Object matching data
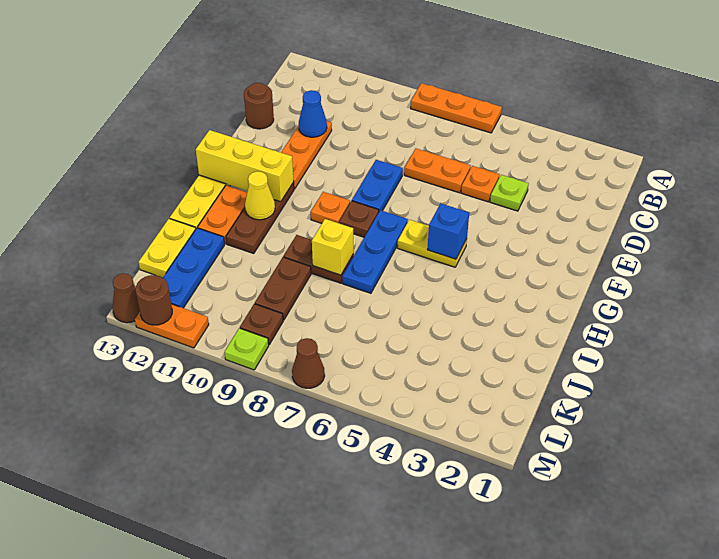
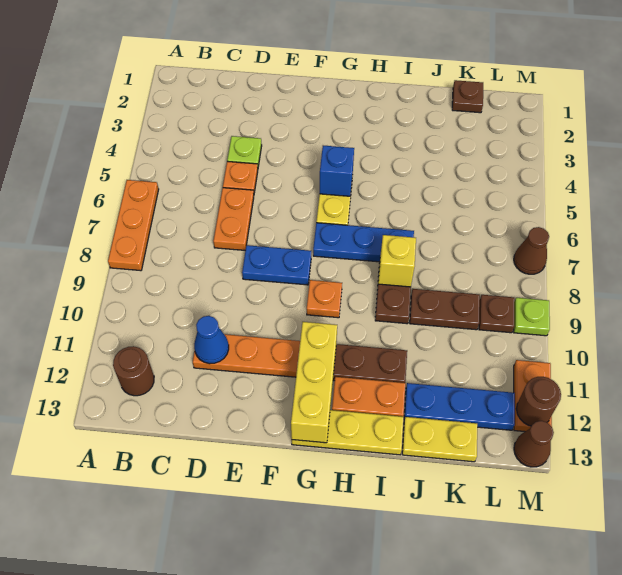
brown 1x1 round brick [244,83,274,129] -> brown 1x1 round brick moved to [113,346,154,396]
brown 1x1 plate [339,201,379,237] -> brown 1x1 plate moved to [452,80,483,113]
yellow 1x1 cone [245,171,275,220] -> none

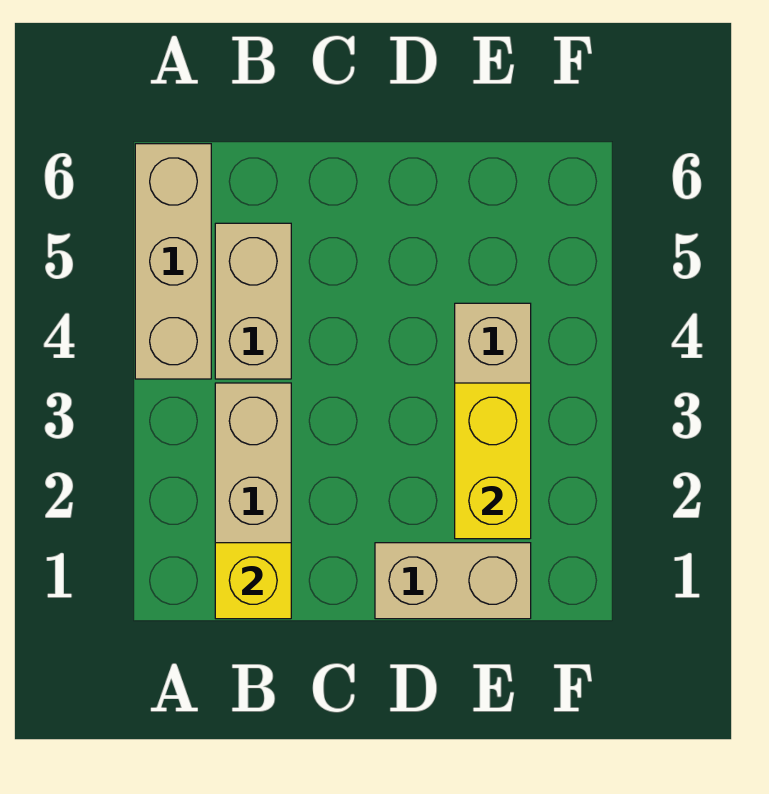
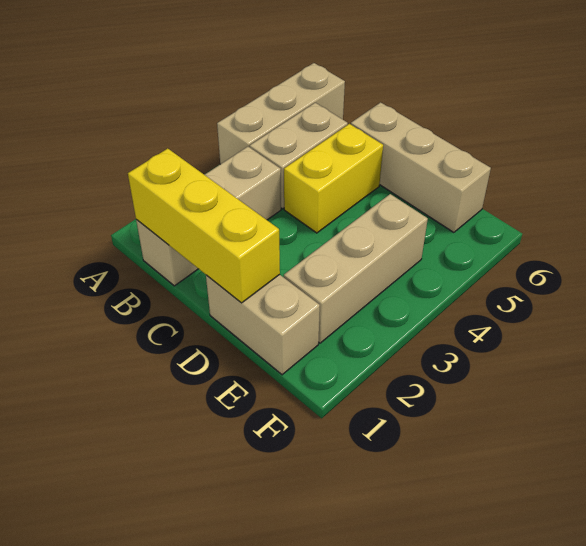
yellow 1x1 brick [215,543,291,619] -> yellow 1x3 brick [128,148,280,303]
none -> tan 1x3 brick [351,102,491,232]
yellow 1x2 brick [455,383,531,539] -> yellow 1x2 brick moved to [284,124,383,233]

*Exercise:*
For every record above, repeat the text exactly and omit any picture.

*Task output:*
brown 1x1 round brick [244,83,274,129] -> brown 1x1 round brick moved to [113,346,154,396]
brown 1x1 plate [339,201,379,237] -> brown 1x1 plate moved to [452,80,483,113]
yellow 1x1 cone [245,171,275,220] -> none

yellow 1x1 brick [215,543,291,619] -> yellow 1x3 brick [128,148,280,303]
none -> tan 1x3 brick [351,102,491,232]
yellow 1x2 brick [455,383,531,539] -> yellow 1x2 brick moved to [284,124,383,233]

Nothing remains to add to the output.